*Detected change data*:
*** Begin section ***
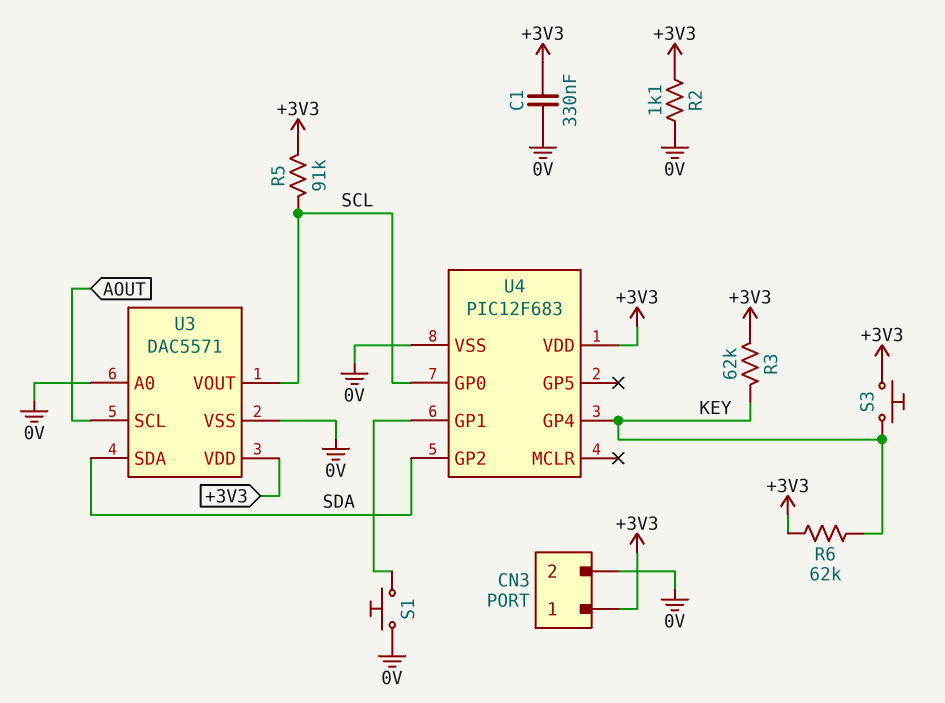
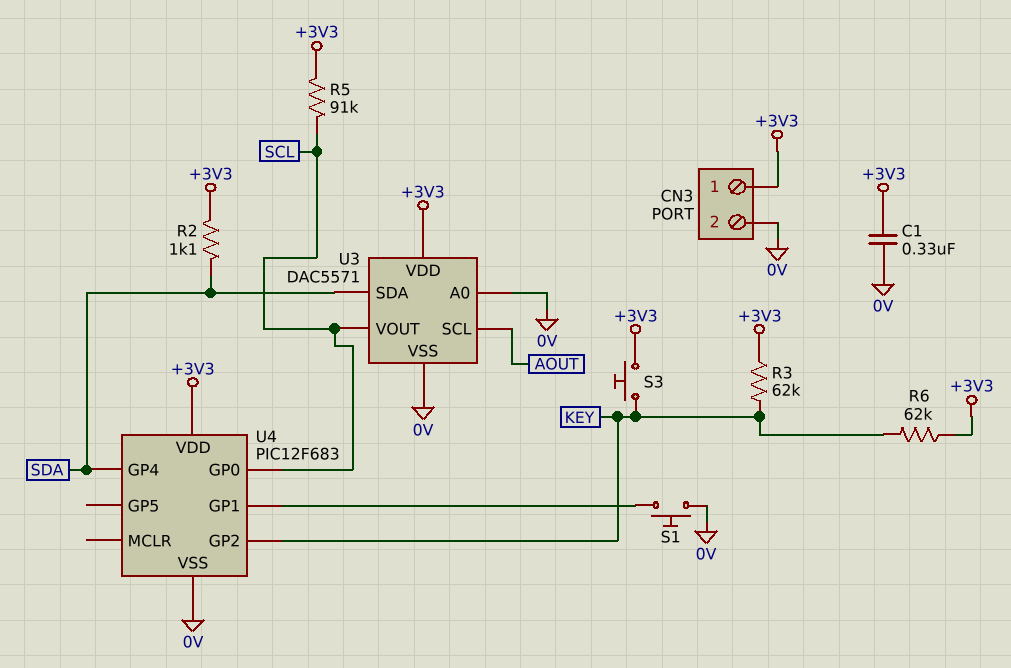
R2: 1.1k (+3V3, 0V) -> 1.1k (+3V3, SDA)
U4 pin GP2: SDA -> KEY
U4 pin GP4: KEY -> SDA

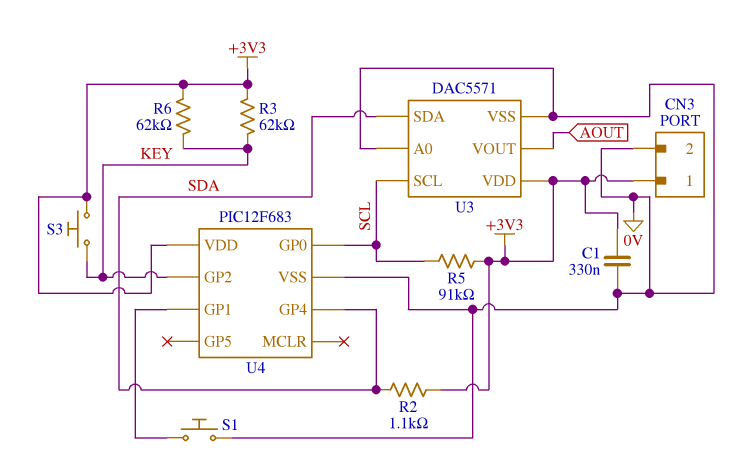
U3 pin SCL: AOUT -> SCL
U3 pin VOUT: SCL -> AOUT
*** End section ***
*Task statement*:
Set down all of the data word for word; no pictures belong in it.

*Task answer*:
R2: 1.1k (+3V3, 0V) -> 1.1k (+3V3, SDA)
U4 pin GP2: SDA -> KEY
U4 pin GP4: KEY -> SDA

U3 pin SCL: AOUT -> SCL
U3 pin VOUT: SCL -> AOUT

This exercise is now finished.